== Data excerpts ==
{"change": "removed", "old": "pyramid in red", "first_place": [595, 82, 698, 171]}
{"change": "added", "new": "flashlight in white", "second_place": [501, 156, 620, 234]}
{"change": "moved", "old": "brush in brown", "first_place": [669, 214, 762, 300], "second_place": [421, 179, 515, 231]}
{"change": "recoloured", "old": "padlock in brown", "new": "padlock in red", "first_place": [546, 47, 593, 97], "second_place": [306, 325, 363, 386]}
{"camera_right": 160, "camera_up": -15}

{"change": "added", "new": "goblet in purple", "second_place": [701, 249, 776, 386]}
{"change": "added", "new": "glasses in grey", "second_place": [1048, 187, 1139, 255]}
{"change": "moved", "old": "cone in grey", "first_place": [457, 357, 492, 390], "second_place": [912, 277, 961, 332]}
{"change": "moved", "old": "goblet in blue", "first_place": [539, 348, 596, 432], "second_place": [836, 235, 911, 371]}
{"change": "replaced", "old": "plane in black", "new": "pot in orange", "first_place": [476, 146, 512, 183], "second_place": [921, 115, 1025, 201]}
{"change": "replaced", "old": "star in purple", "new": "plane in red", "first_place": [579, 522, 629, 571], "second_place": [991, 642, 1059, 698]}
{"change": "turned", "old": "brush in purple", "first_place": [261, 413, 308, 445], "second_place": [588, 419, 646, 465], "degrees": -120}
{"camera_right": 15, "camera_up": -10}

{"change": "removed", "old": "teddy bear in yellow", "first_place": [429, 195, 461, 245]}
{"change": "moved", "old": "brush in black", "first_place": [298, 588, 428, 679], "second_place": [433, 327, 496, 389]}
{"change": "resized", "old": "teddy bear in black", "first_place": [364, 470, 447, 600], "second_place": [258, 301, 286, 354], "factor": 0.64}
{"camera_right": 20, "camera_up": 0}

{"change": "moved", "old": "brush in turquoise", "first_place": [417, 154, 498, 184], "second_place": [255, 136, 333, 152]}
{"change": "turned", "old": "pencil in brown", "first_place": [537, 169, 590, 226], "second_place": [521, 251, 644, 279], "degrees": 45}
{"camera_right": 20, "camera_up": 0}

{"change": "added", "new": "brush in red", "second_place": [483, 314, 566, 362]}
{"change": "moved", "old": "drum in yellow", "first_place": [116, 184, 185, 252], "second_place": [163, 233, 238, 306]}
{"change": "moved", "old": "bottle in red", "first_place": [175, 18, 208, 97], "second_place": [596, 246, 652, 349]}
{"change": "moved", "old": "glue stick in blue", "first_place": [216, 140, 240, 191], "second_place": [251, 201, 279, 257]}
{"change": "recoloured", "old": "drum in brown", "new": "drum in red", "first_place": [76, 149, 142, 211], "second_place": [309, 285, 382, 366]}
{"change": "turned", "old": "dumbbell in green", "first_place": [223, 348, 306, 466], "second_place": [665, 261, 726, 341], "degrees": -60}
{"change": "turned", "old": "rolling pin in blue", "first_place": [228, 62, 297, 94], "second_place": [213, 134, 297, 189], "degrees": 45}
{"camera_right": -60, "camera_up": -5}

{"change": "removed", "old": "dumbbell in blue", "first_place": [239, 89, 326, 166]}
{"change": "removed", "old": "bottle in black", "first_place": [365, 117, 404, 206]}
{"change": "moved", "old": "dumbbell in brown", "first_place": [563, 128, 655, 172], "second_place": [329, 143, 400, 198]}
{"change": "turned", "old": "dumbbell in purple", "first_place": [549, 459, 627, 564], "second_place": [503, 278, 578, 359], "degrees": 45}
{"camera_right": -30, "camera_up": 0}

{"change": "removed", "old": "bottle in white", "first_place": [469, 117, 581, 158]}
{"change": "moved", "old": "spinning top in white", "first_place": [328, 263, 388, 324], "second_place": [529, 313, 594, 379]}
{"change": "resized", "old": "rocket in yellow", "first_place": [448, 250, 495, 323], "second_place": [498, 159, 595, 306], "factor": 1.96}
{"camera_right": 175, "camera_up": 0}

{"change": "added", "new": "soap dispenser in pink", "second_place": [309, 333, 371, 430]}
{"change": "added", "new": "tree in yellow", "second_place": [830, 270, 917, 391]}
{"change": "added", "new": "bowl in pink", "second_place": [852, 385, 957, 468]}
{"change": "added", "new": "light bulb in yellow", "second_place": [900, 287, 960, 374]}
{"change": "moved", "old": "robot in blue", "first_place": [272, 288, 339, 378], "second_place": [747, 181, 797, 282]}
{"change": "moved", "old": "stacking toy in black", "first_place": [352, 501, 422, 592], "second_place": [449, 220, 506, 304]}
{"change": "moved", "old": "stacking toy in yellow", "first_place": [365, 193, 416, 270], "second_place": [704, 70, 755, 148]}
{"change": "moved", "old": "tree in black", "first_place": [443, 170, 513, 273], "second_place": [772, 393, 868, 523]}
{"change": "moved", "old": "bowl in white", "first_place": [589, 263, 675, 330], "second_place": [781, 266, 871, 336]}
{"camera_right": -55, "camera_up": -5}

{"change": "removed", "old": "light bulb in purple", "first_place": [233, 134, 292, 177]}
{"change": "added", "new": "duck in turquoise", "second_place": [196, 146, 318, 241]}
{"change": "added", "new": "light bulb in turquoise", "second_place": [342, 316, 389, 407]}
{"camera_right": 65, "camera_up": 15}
===
- **Work task**: State how many lines of the records above contain the word "tree", giving only that number.

- **Final answer**: 2